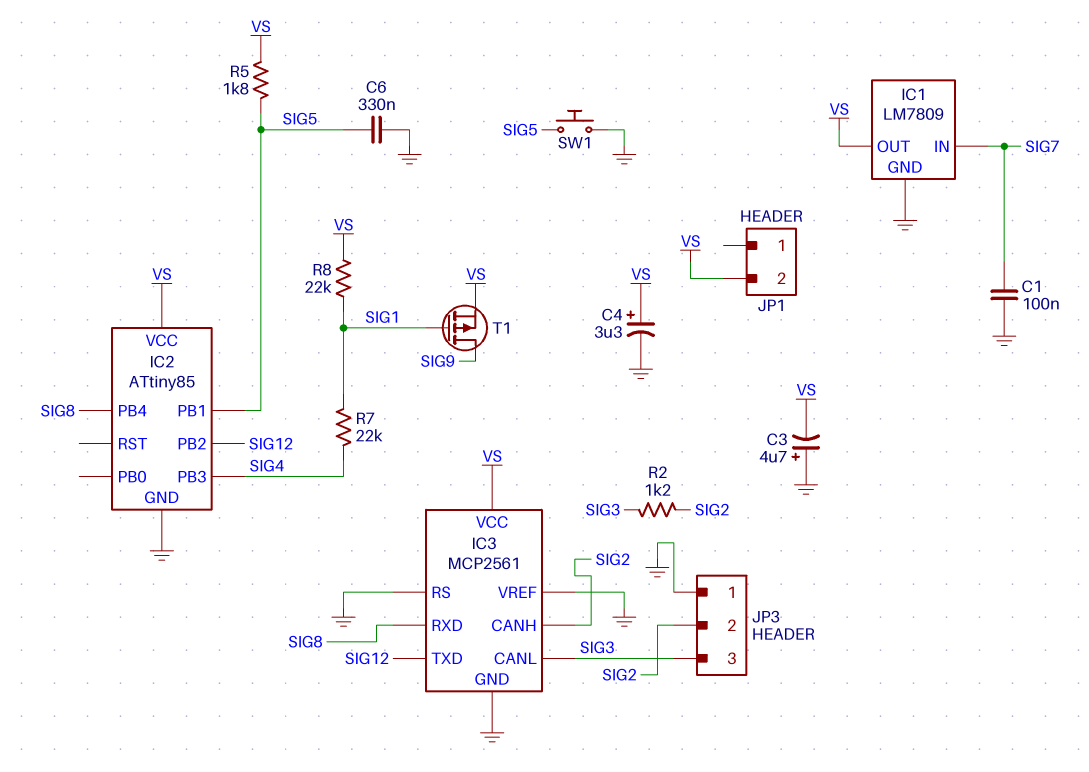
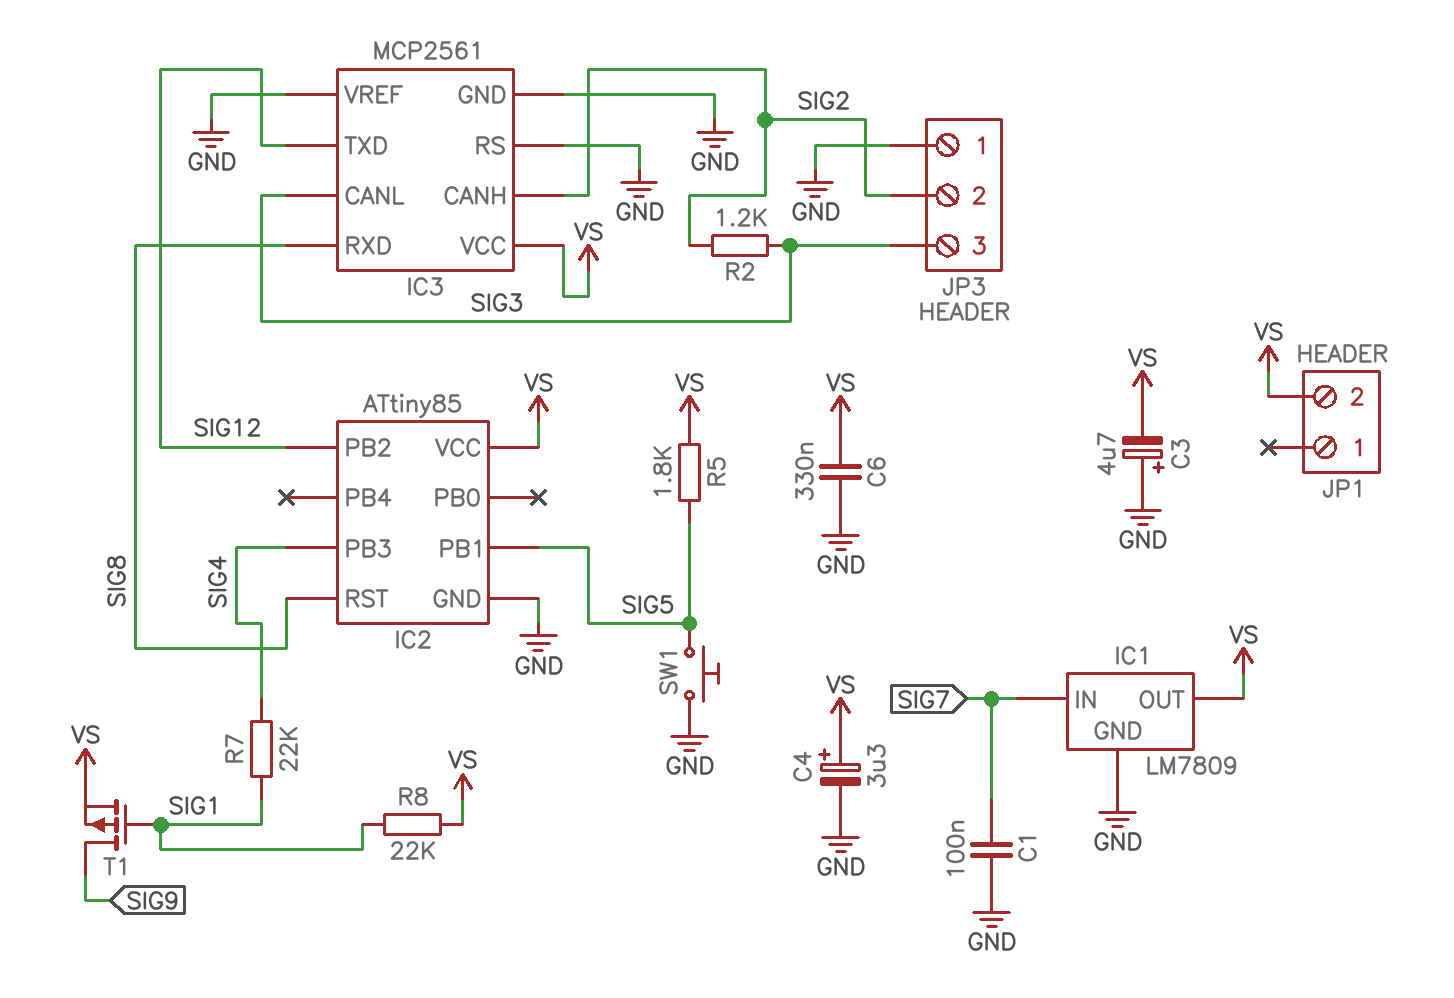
C6: 330nF (GND, SIG5) -> 330nF (GND, VS)
IC2 pin PB4: SIG8 -> none
IC2 pin RST: none -> SIG8

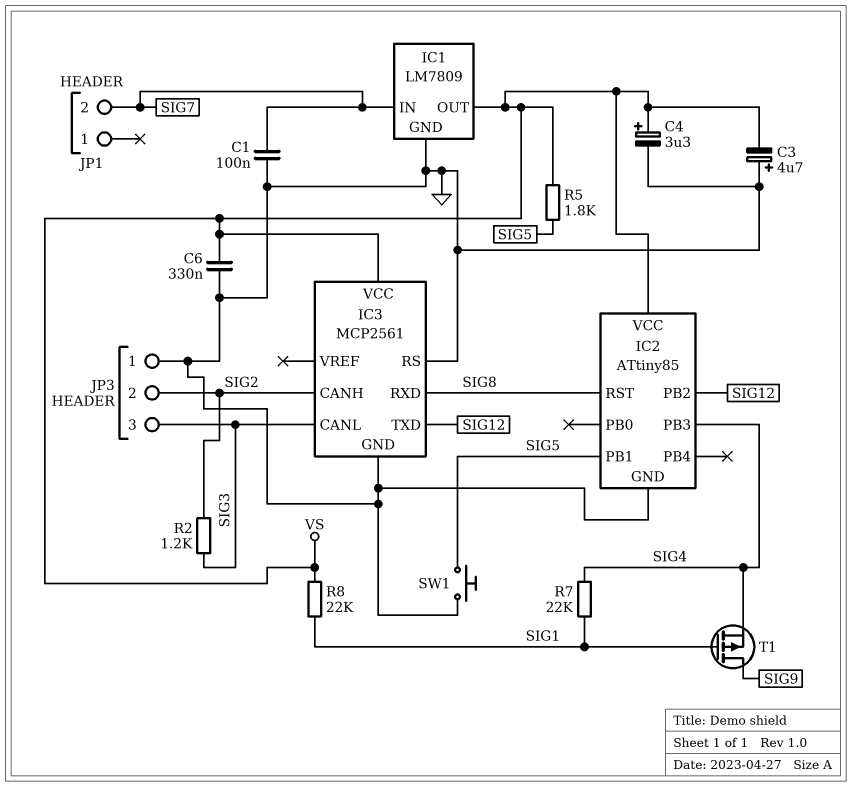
IC3 pin VREF: GND -> none
JP1 pin 2: VS -> SIG7
T1: PMOS (G SIG1, D SIG9, S VS) -> PMOS (G SIG1, D SIG9, S SIG4)

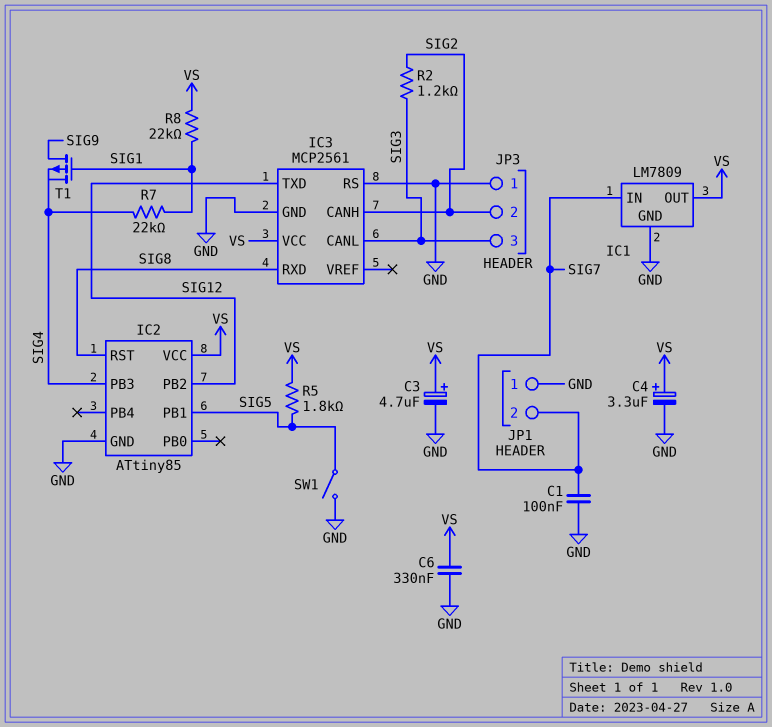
C3: 4.7uF (plus GND, minus VS) -> 4.7uF (plus VS, minus GND)
JP1 pin 1: none -> GND
SW1: button (GND, SIG5) -> switch (GND, SIG5)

·····

Try it: Starting at the line that contains "IC2 pin PB4: SIG8 -> none", restate each line verbatim through the final line of the listing, skipping all pictures.

Exercise response:
IC2 pin PB4: SIG8 -> none
IC2 pin RST: none -> SIG8

IC3 pin VREF: GND -> none
JP1 pin 2: VS -> SIG7
T1: PMOS (G SIG1, D SIG9, S VS) -> PMOS (G SIG1, D SIG9, S SIG4)

C3: 4.7uF (plus GND, minus VS) -> 4.7uF (plus VS, minus GND)
JP1 pin 1: none -> GND
SW1: button (GND, SIG5) -> switch (GND, SIG5)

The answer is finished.